From the material below, return every line that includes "none".

• Records for processing:
BEGIN

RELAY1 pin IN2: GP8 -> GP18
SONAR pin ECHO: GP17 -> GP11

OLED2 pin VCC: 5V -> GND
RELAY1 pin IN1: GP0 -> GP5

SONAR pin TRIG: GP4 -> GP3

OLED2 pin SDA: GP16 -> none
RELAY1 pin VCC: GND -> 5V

END
BEGIN

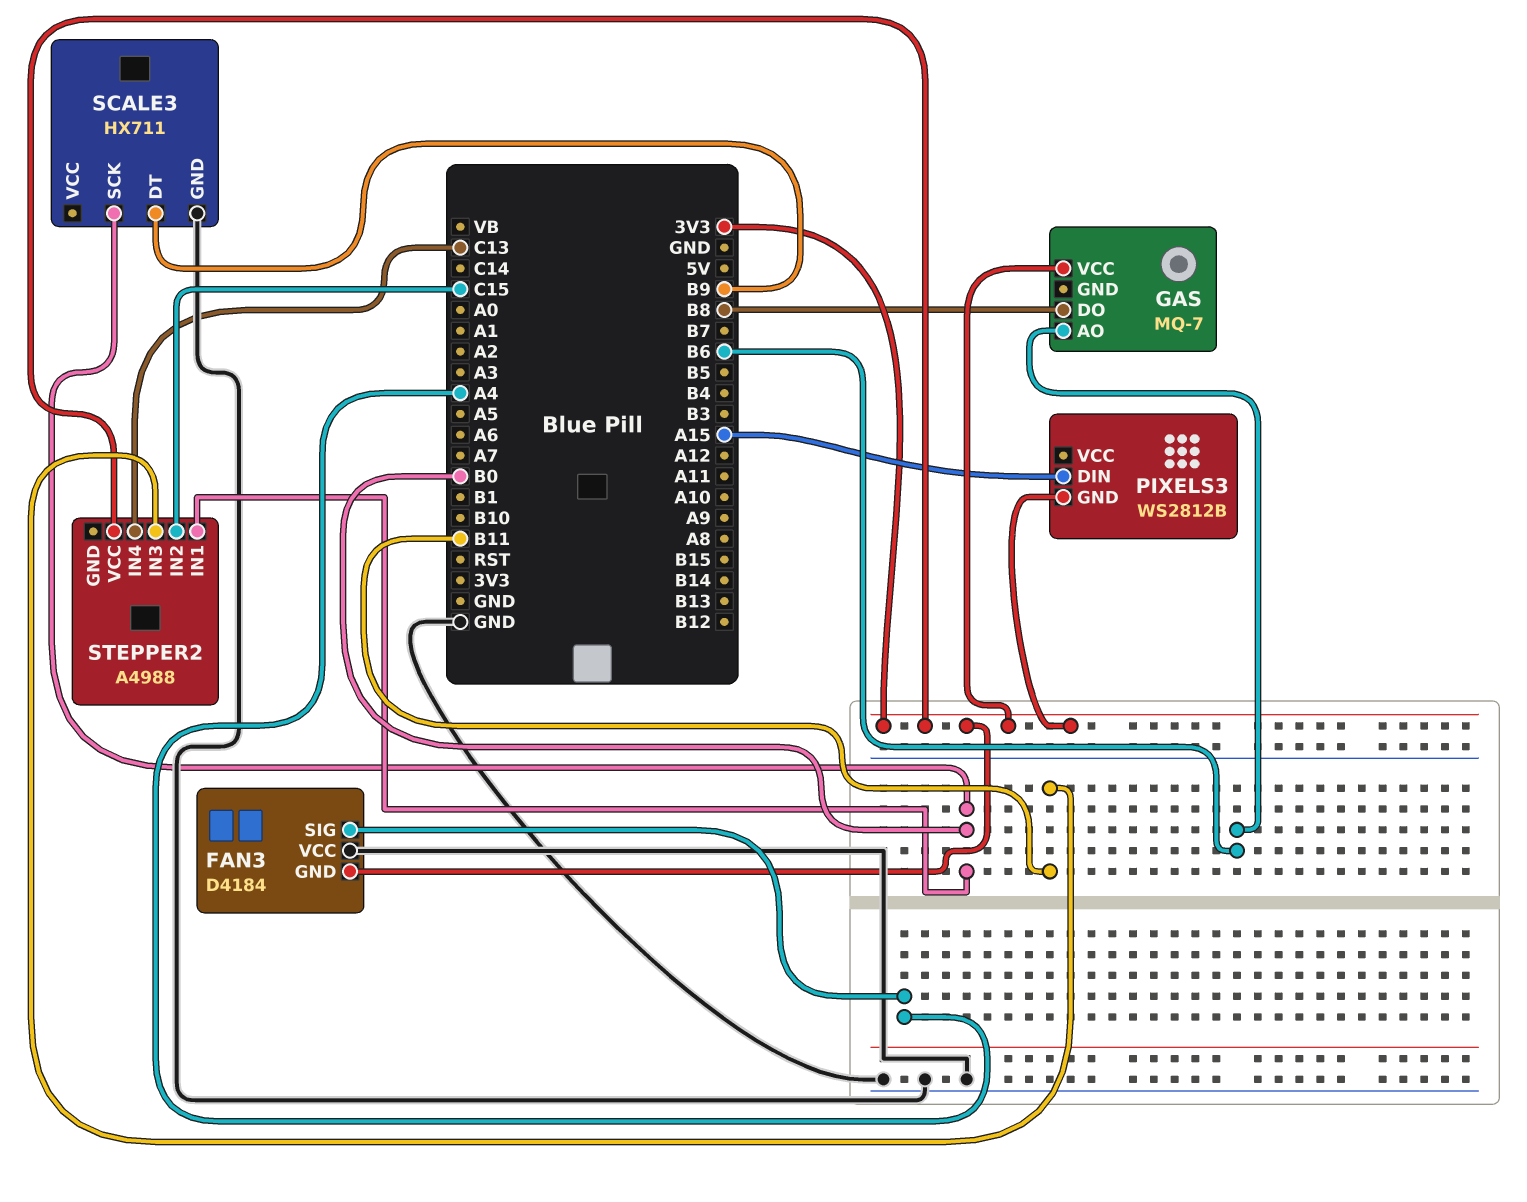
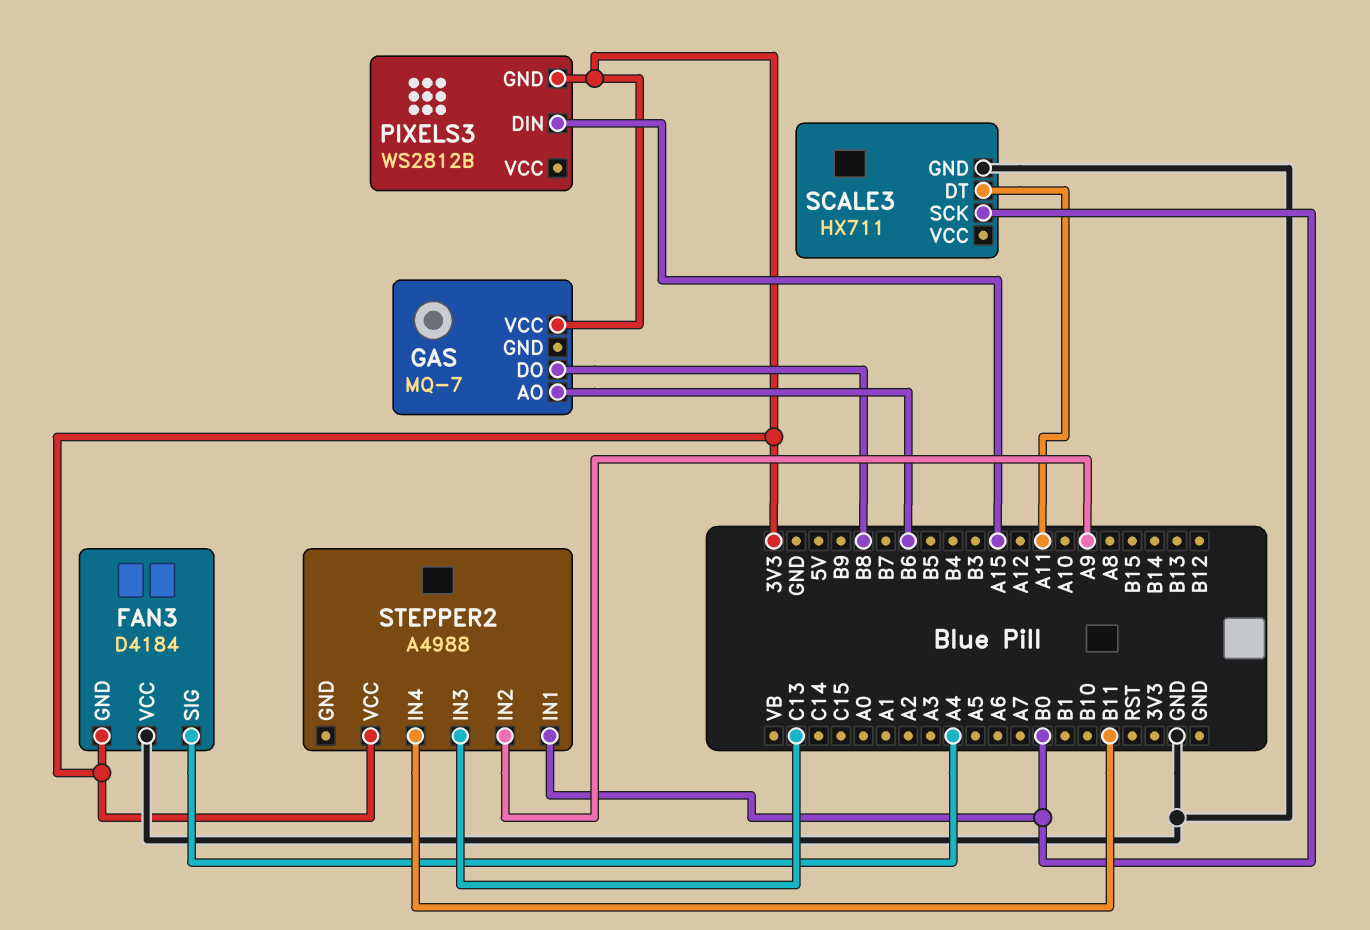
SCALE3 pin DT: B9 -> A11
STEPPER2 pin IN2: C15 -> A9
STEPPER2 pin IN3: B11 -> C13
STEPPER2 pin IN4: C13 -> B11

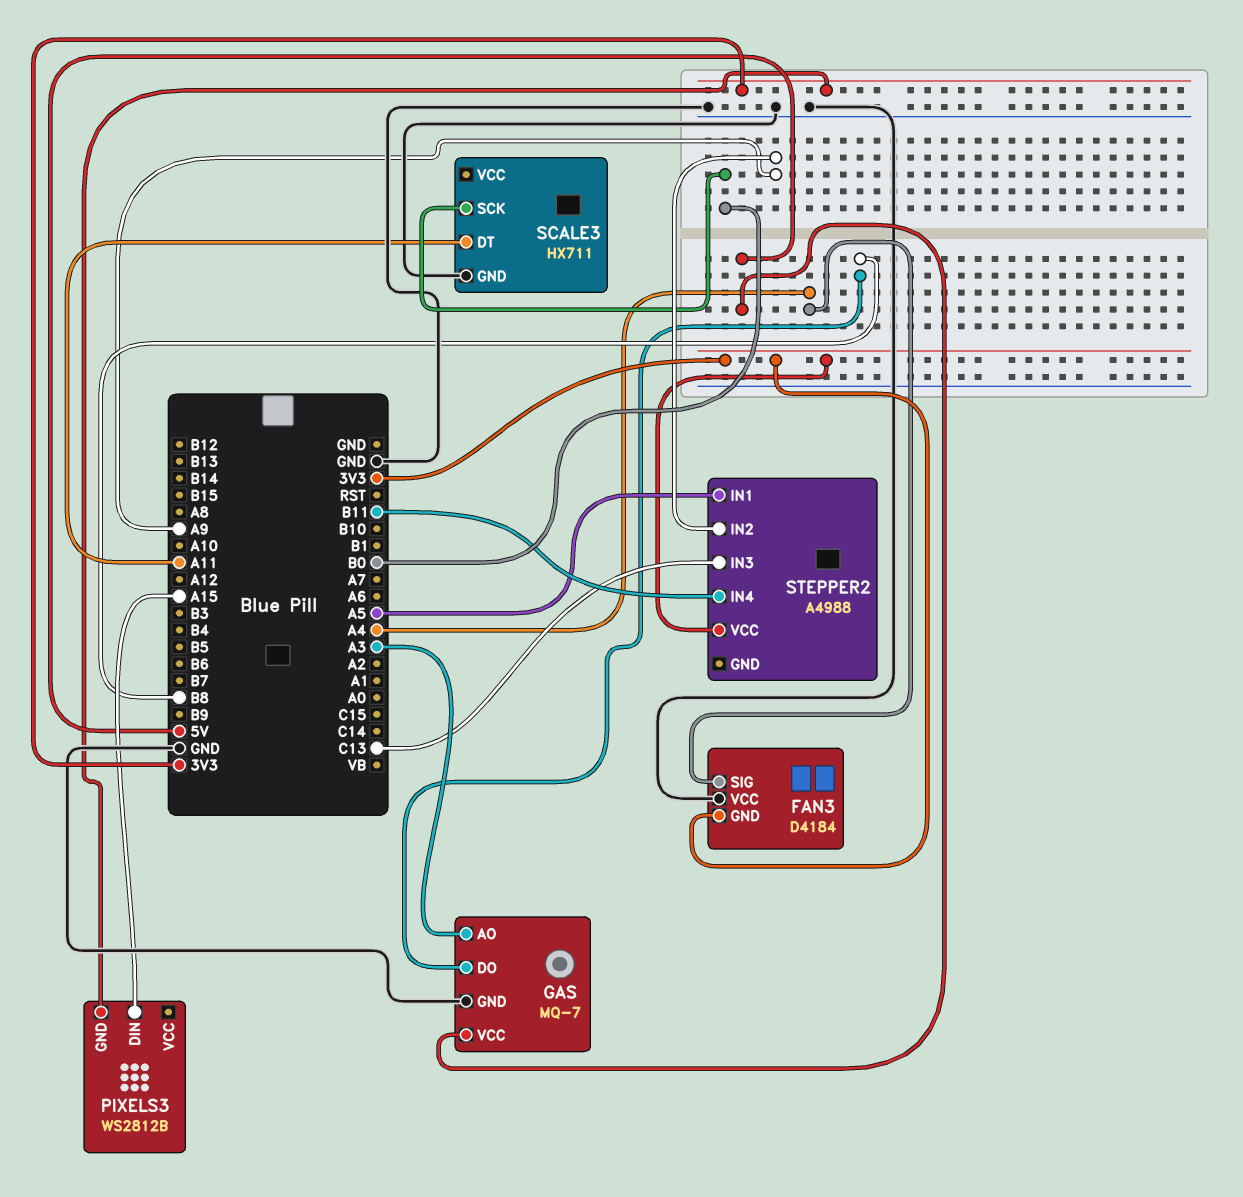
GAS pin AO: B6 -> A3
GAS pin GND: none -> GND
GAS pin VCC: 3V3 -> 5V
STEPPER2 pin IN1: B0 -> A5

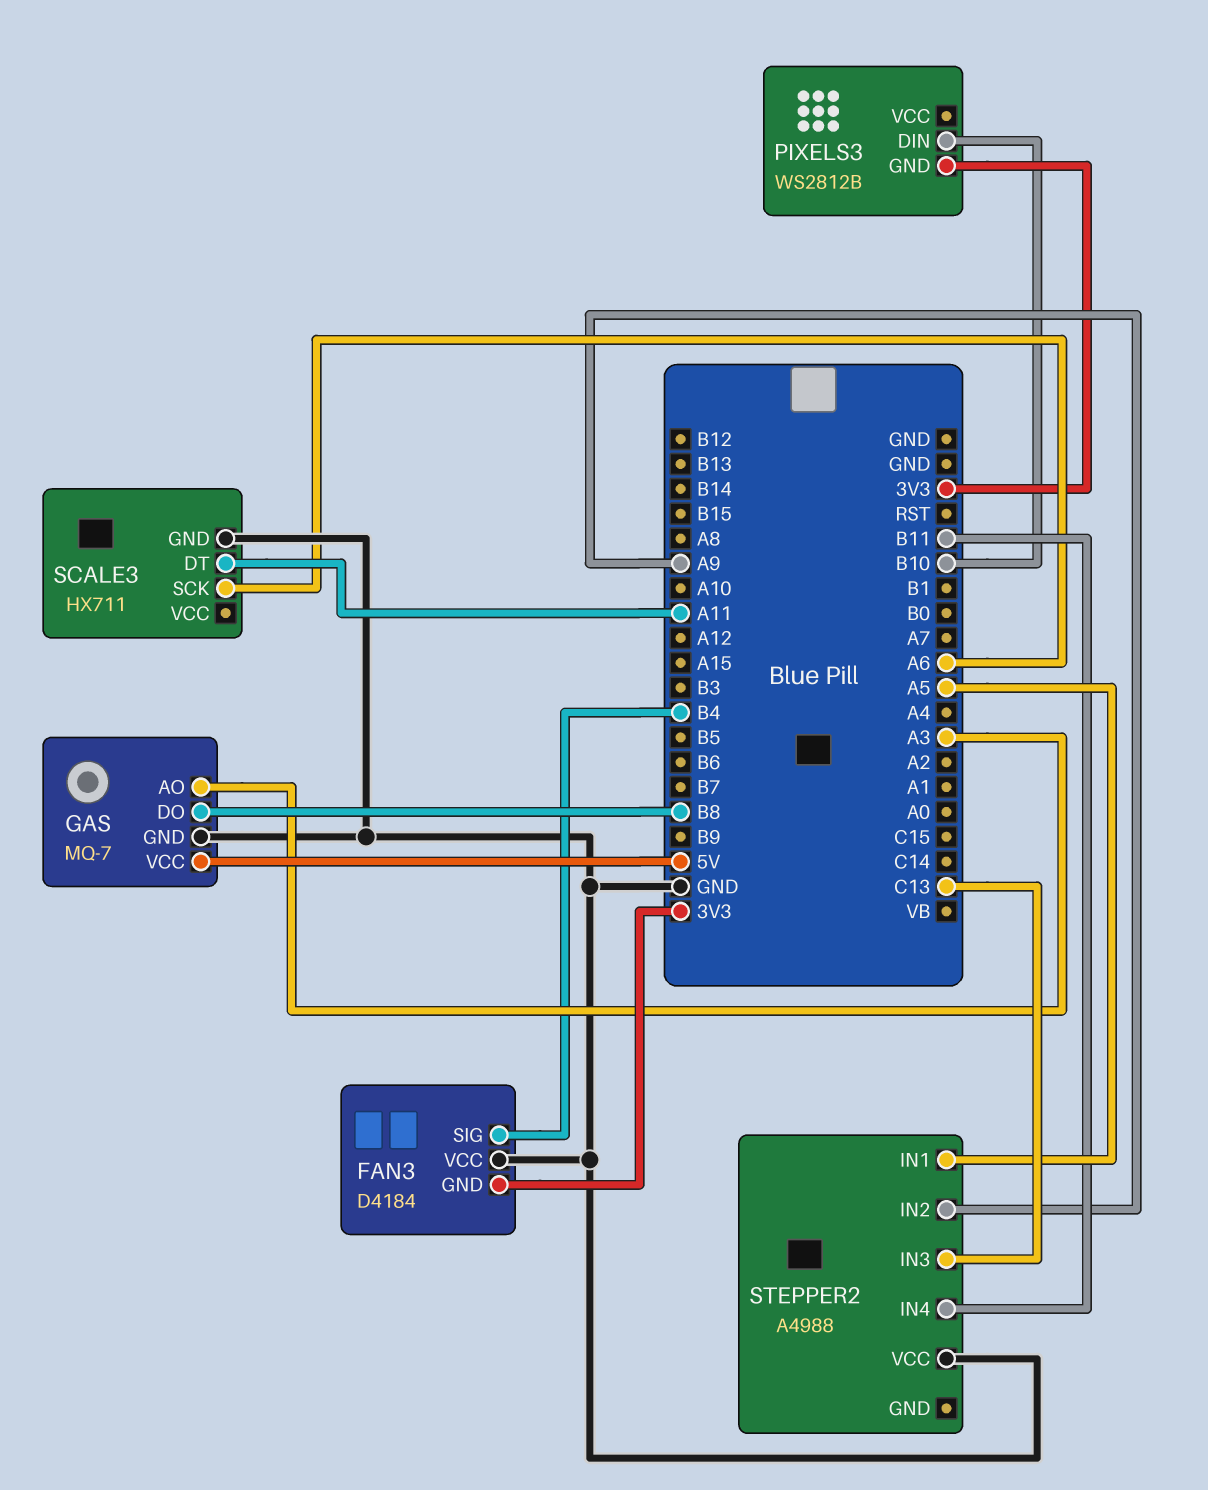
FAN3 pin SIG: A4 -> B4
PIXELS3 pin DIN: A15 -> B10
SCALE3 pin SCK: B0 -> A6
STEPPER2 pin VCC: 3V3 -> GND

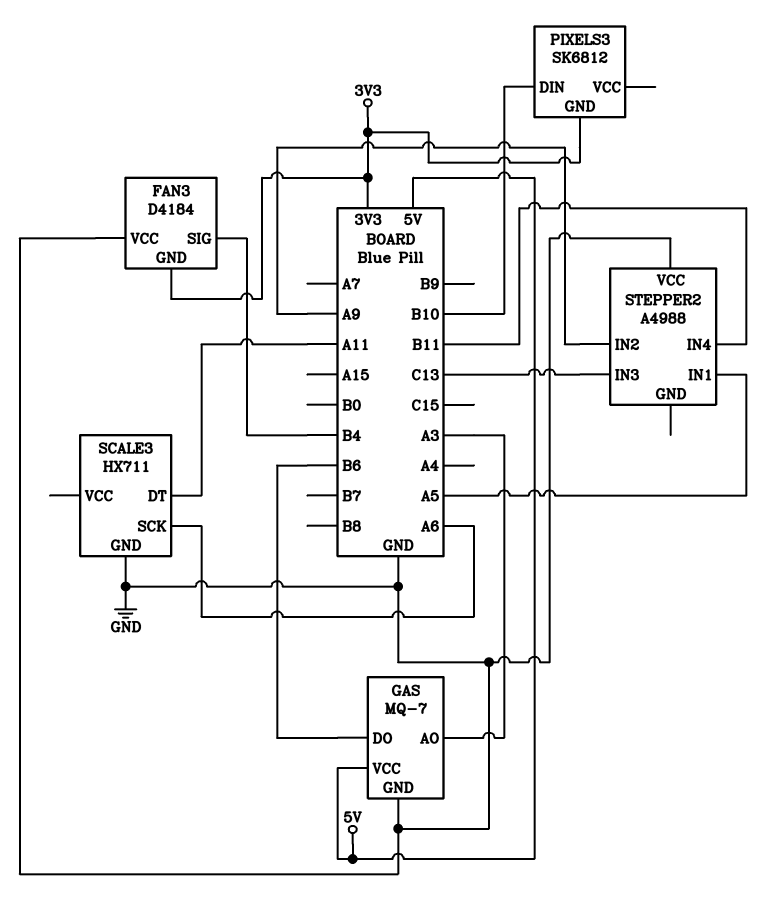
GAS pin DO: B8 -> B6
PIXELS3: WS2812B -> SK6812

END

• Answer below:
OLED2 pin SDA: GP16 -> none
GAS pin GND: none -> GND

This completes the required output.